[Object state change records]
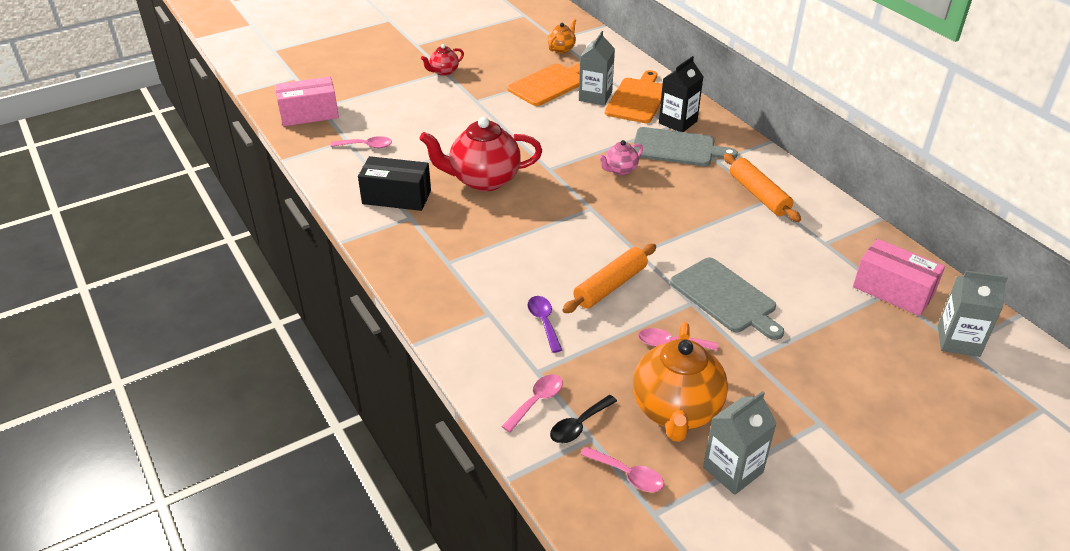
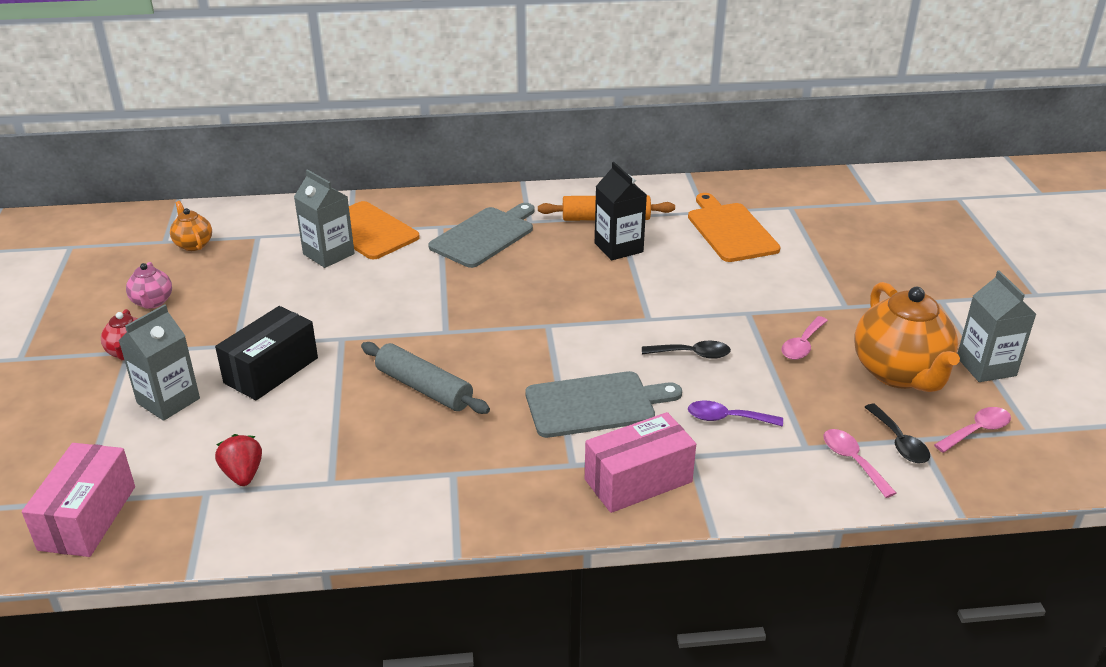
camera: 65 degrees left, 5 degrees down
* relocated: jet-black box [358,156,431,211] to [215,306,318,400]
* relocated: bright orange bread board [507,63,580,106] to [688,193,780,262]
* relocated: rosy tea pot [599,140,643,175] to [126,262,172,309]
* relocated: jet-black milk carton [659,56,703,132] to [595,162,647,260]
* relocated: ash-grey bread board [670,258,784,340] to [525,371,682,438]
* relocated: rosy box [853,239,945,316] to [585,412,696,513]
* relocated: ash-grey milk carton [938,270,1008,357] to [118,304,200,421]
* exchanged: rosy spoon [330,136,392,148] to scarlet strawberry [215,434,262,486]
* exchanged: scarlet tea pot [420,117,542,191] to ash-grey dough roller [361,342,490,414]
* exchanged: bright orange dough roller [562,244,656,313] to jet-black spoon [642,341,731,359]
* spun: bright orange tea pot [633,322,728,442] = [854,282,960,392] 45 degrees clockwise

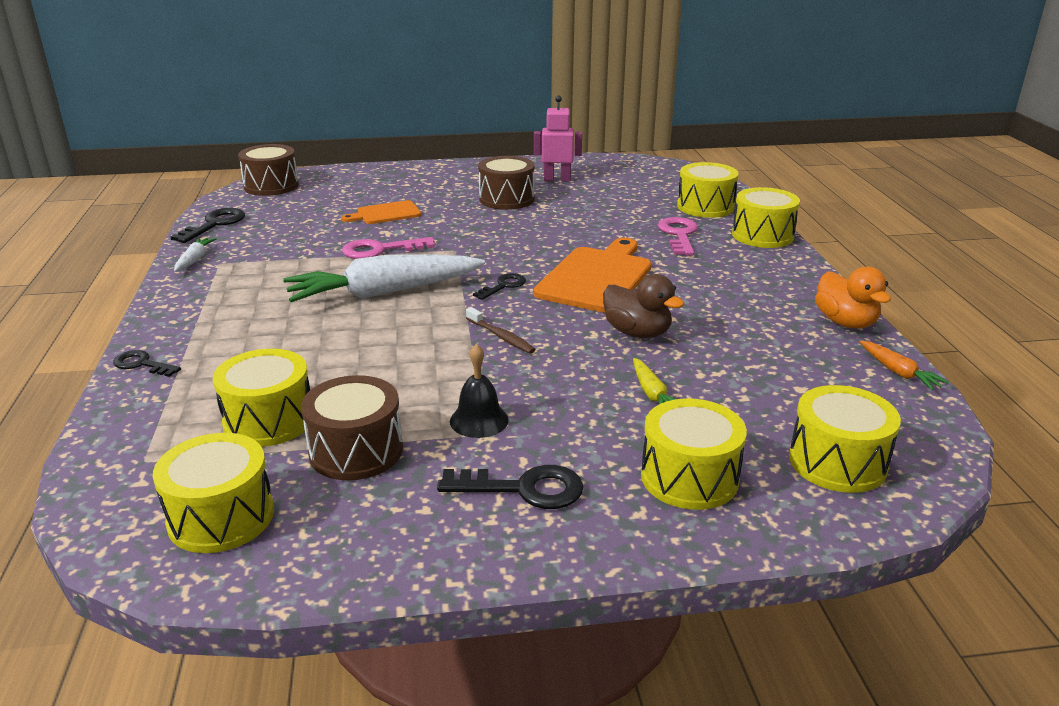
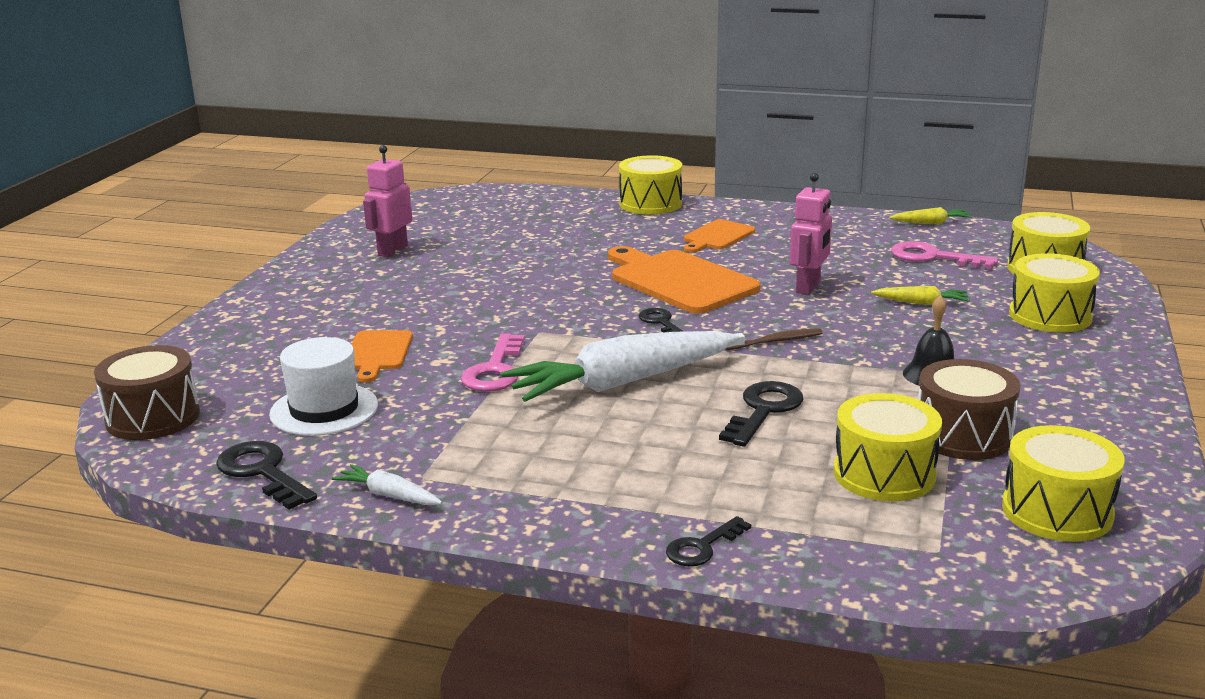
camera: 65 degrees left, 5 degrees down
* missing: russet snare drum [478,156,535,210]
* missing: bright yellow snare drum [677,162,739,218]
* missing: bright orange duck [815,267,891,329]
* appeared: white top hat [269,337,378,436]
* appeared: bright orange bread board [684,219,755,253]
* relocated: jet-black door key [437,465,584,509] to [719,381,803,447]
* relocated: rosy door key [658,217,698,256] to [891,241,998,269]
* exchanged: russet duck [603,274,684,338] to rosy robot [790,173,832,295]
* colour: bright orange root vegetable [860,341,949,390] to bright yellow root vegetable [889,207,972,224]
* spun: white root vegetable [283,254,485,302] = [501,331,739,402] 60 degrees clockwise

▶ **WHAT THE EXERCISE ASKS**
Return every line from the records above that holds the word "grey".

▶ **TASK RESULT**
* relocated: ash-grey bread board [670,258,784,340] to [525,371,682,438]
* relocated: ash-grey milk carton [938,270,1008,357] to [118,304,200,421]
* exchanged: scarlet tea pot [420,117,542,191] to ash-grey dough roller [361,342,490,414]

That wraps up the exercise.